Object counting data
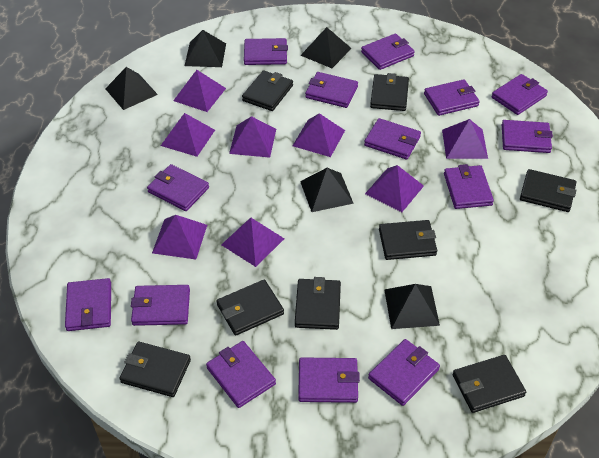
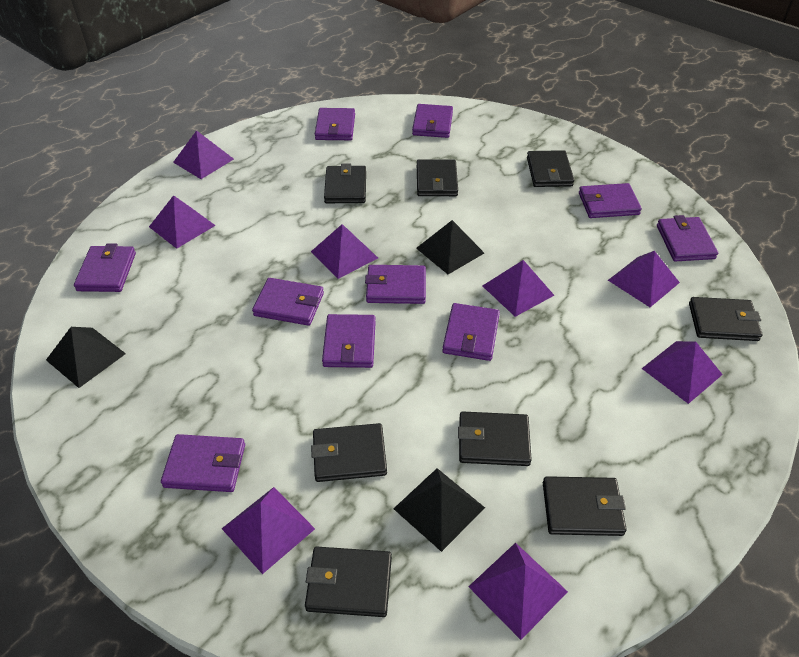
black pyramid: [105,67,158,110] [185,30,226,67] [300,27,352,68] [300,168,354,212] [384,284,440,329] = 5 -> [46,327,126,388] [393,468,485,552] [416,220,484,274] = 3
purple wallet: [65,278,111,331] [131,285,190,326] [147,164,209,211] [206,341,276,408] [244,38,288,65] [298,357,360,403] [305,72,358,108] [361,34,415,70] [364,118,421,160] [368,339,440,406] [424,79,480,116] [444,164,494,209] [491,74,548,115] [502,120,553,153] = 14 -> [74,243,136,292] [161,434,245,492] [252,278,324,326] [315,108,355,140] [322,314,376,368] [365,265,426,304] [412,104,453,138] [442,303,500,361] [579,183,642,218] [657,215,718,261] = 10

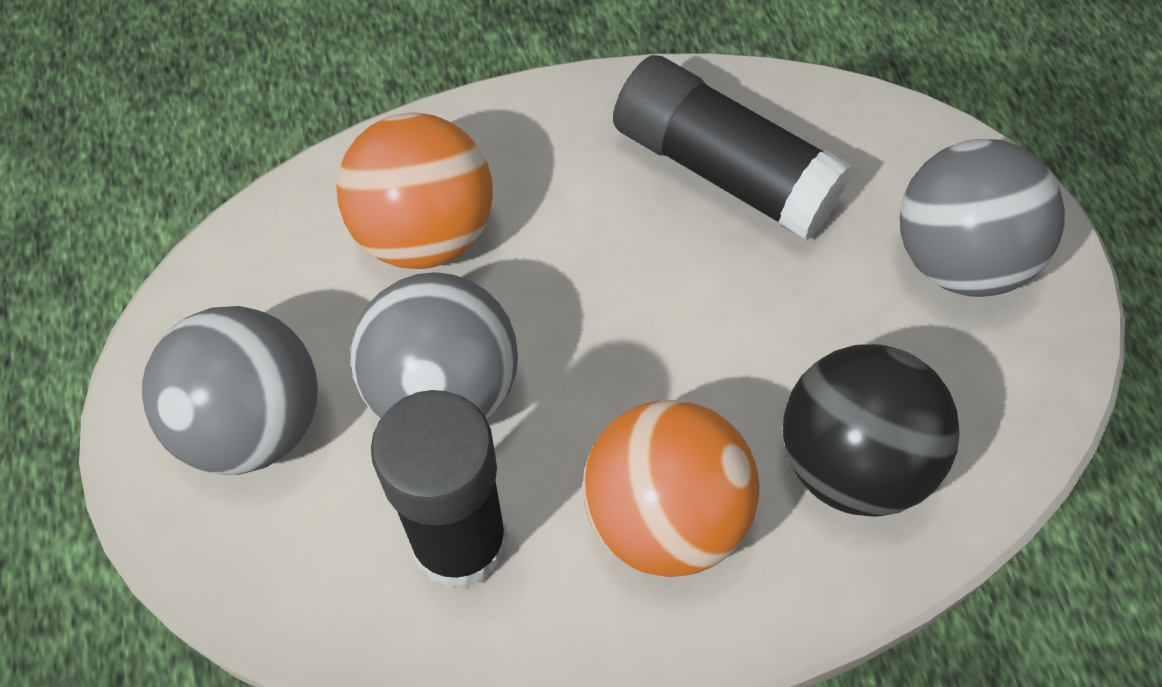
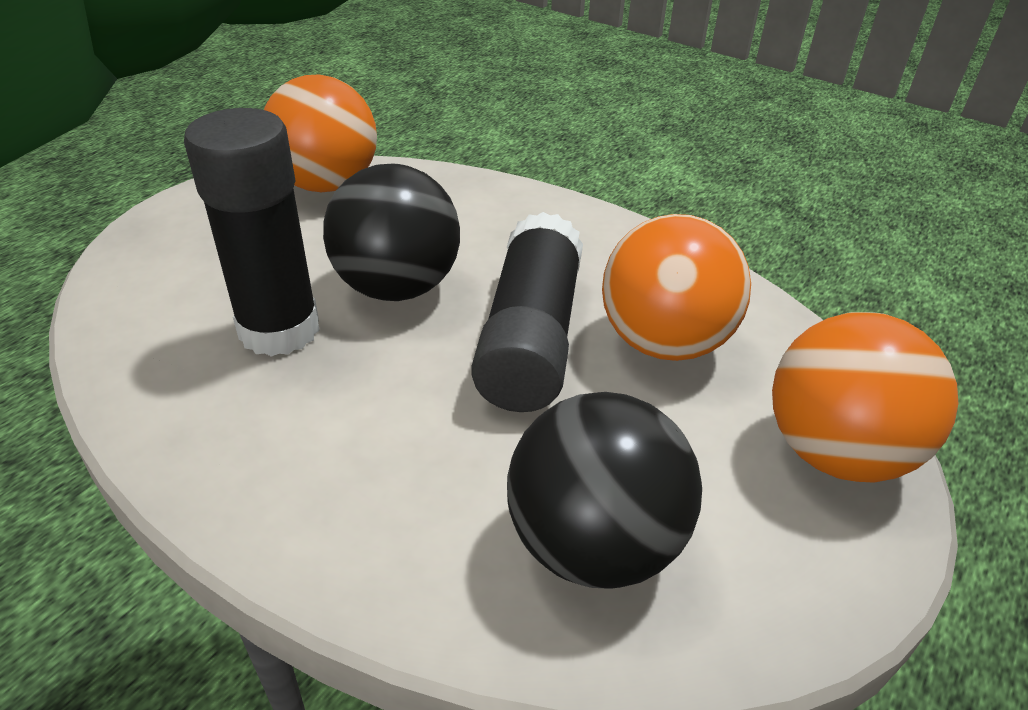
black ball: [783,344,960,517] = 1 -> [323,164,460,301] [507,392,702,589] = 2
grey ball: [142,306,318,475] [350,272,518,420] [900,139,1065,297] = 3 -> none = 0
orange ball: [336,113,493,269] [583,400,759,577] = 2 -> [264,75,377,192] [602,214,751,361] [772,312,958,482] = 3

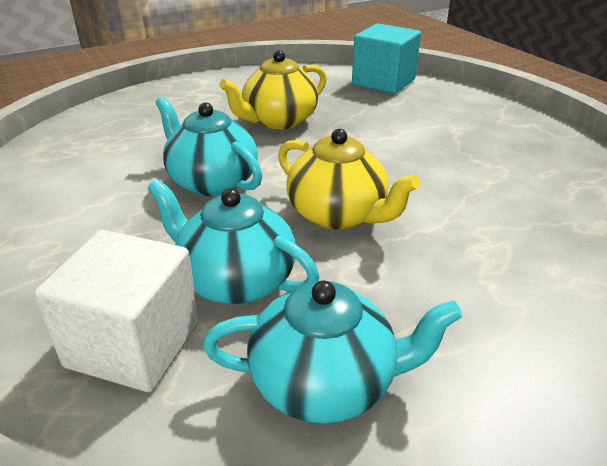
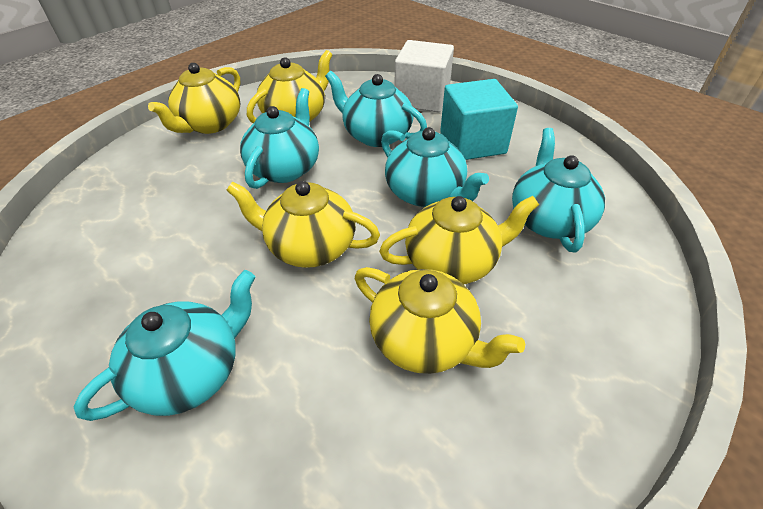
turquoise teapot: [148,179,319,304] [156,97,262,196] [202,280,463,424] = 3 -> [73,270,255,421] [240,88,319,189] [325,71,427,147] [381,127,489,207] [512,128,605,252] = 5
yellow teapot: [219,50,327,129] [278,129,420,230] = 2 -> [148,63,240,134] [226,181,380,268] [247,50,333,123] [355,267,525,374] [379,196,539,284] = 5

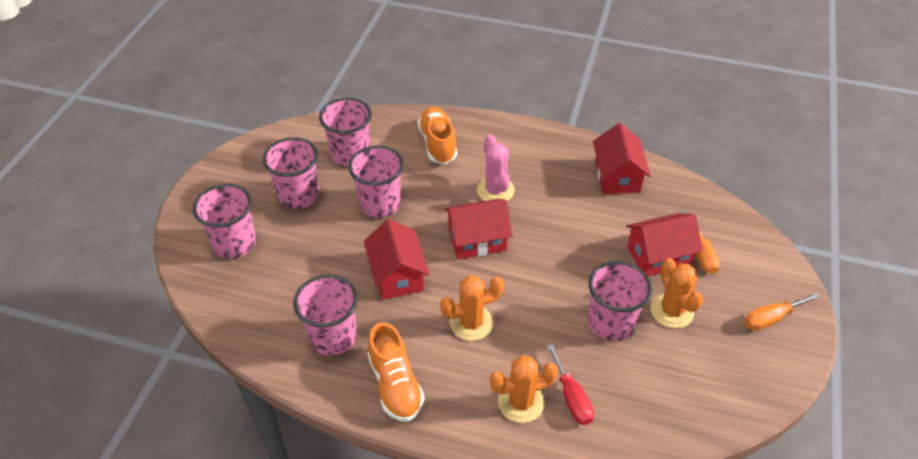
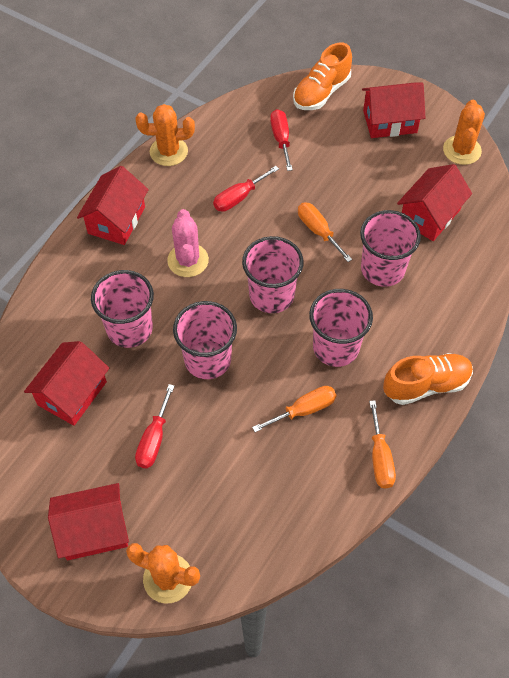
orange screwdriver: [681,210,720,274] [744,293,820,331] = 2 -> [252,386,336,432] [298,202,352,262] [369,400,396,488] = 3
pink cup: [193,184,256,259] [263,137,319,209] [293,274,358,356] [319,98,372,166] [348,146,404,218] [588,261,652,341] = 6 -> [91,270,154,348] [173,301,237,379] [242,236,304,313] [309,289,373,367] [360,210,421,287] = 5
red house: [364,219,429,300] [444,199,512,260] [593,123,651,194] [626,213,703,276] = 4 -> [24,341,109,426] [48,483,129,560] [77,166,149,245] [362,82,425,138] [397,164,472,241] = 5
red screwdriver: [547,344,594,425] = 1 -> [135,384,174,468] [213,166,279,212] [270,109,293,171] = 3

WHAT IS EXPECTED
Each line from the one with "red house: [364,219,429,300]" through the end of the entries above must be set down exactly, both end lines included, and no other line may appear.

YOUR RESPONSE
red house: [364,219,429,300] [444,199,512,260] [593,123,651,194] [626,213,703,276] = 4 -> [24,341,109,426] [48,483,129,560] [77,166,149,245] [362,82,425,138] [397,164,472,241] = 5
red screwdriver: [547,344,594,425] = 1 -> [135,384,174,468] [213,166,279,212] [270,109,293,171] = 3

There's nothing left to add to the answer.